**Work request**
Your answer must be an exact copy of the records, minus any pictures.

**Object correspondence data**
☆ ☆ ☆ ☆

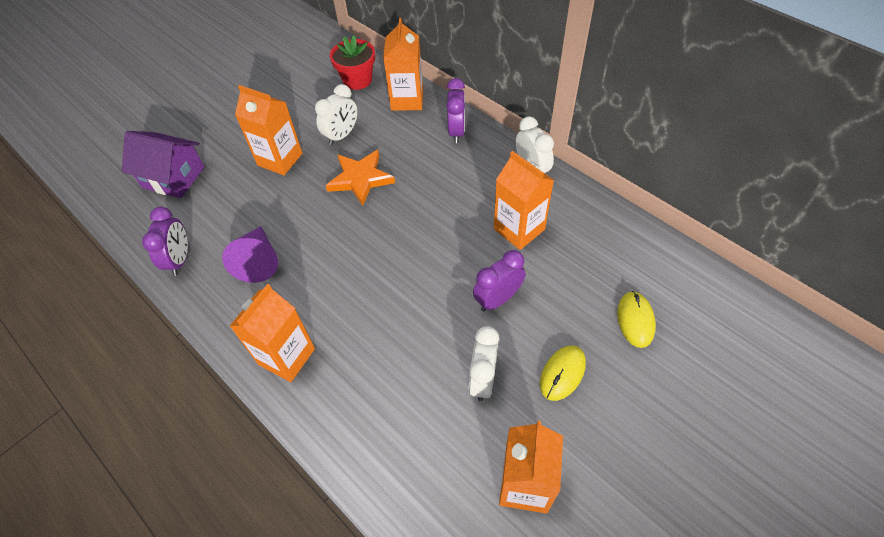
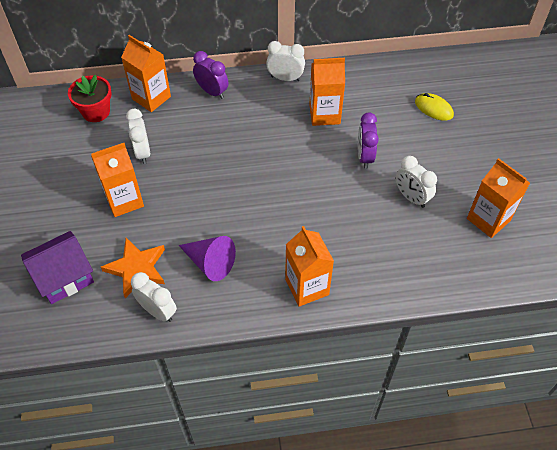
camera: 55 degrees left, 0 degrees up
(180, 259) = (158, 311): purple clock -> white clock
(360, 179) = (197, 165): orange star -> orange star (136, 268)
(562, 373) = (438, 160): yellow mouse -> none

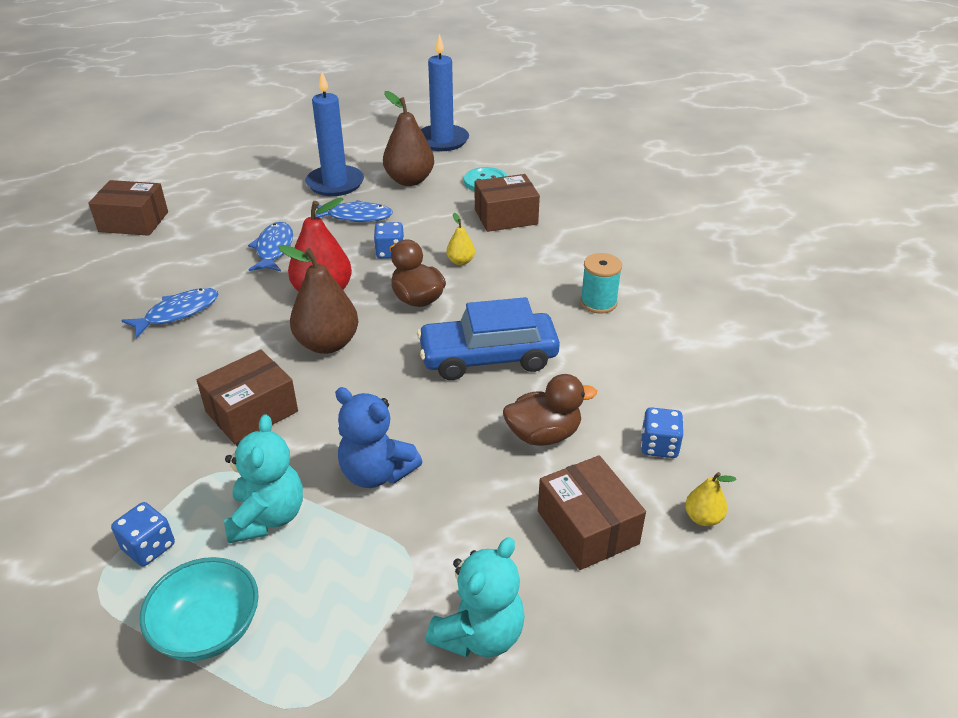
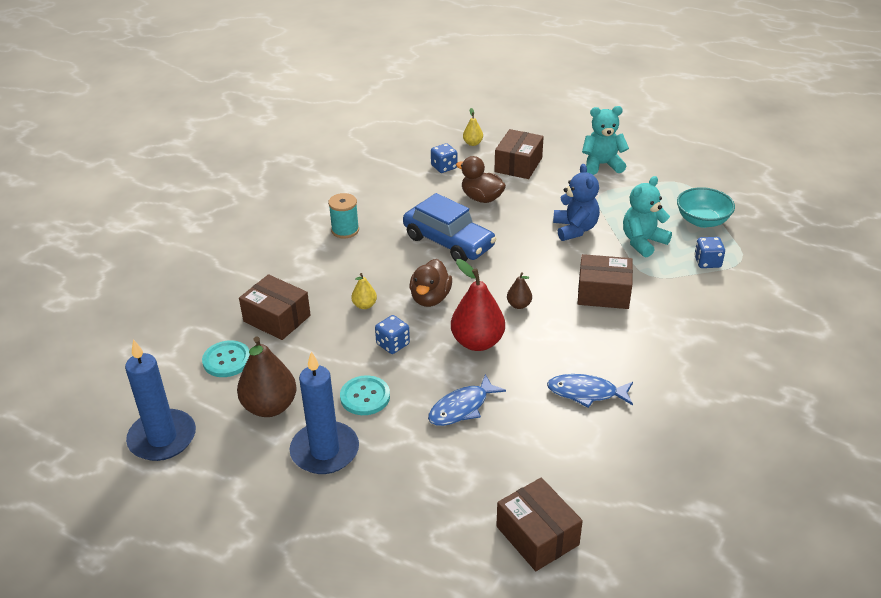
camera: 130 degrees left, 0 degrees up
(327, 344) = (519, 305): brown pear -> brown pear, size x0.49
(356, 216) = (365, 397): blue fish -> turquoise button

☆ ☆ ☆ ☆

**Result below**
camera: 55 degrees left, 0 degrees up
(180, 259) = (158, 311): purple clock -> white clock
(360, 179) = (197, 165): orange star -> orange star (136, 268)
(562, 373) = (438, 160): yellow mouse -> none

camera: 130 degrees left, 0 degrees up
(327, 344) = (519, 305): brown pear -> brown pear, size x0.49
(356, 216) = (365, 397): blue fish -> turquoise button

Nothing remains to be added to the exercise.